From the entries below, reproduce exactly the line containing "yellow rectangle: (125, 250)", the line containing "yellow square: (325, 595)", and every line in between, with nothing added.

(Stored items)
^^^^^^^^
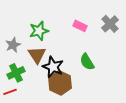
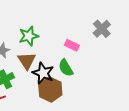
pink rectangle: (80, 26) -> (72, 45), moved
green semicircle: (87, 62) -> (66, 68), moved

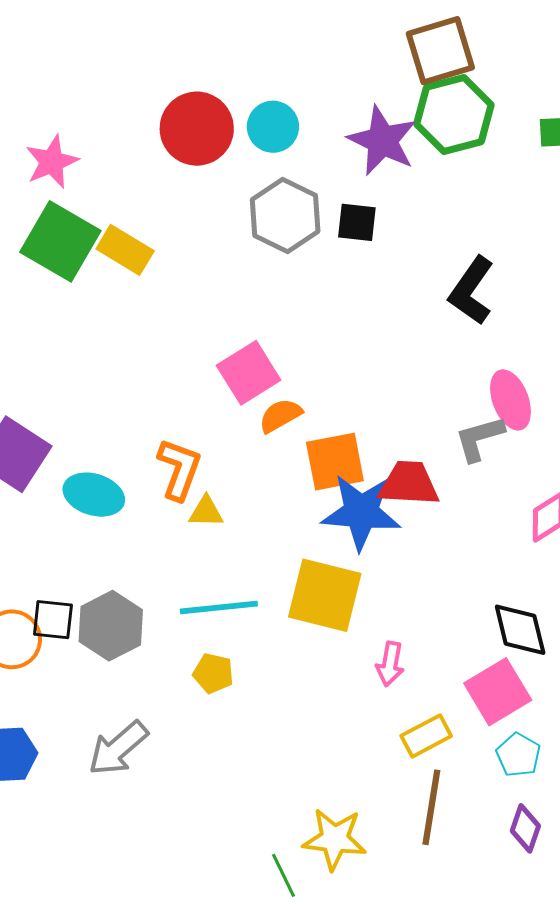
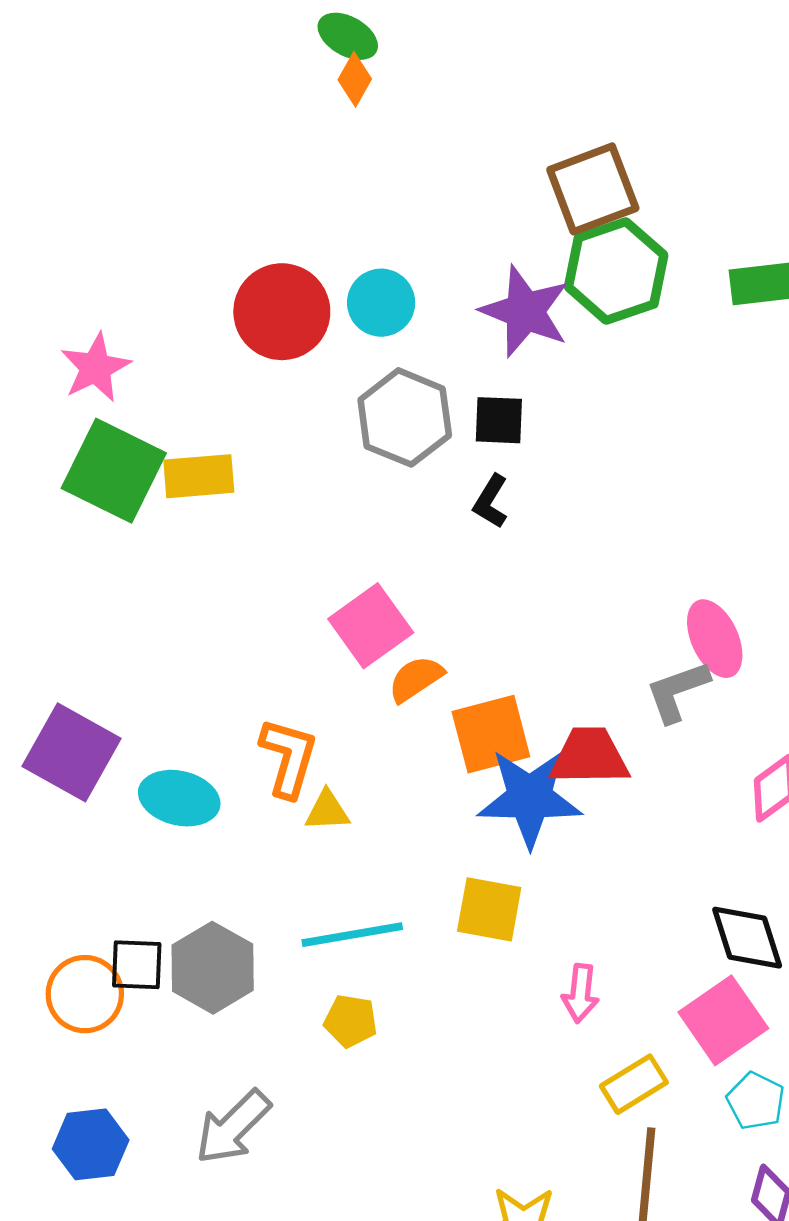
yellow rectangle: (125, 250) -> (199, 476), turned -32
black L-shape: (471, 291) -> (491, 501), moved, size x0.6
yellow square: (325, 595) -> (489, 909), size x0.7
^^^^^^^^
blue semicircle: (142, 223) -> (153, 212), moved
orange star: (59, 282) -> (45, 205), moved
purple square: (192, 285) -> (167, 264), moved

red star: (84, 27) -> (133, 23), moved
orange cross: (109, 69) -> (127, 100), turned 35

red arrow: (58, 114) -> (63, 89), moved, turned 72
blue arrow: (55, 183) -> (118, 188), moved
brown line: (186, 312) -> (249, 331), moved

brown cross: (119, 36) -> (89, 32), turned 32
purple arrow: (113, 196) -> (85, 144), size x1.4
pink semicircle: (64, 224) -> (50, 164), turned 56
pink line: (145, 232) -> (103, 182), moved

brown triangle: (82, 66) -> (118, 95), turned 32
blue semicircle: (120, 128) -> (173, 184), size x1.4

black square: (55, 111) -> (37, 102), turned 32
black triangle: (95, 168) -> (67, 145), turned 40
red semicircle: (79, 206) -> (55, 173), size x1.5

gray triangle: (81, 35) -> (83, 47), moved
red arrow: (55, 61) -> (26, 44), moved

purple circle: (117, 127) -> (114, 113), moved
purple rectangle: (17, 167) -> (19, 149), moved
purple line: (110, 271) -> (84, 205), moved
^^^^^^^^
● **Solution**
yellow rectangle: (125, 250) -> (199, 476), turned -32
black L-shape: (471, 291) -> (491, 501), moved, size x0.6
yellow square: (325, 595) -> (489, 909), size x0.7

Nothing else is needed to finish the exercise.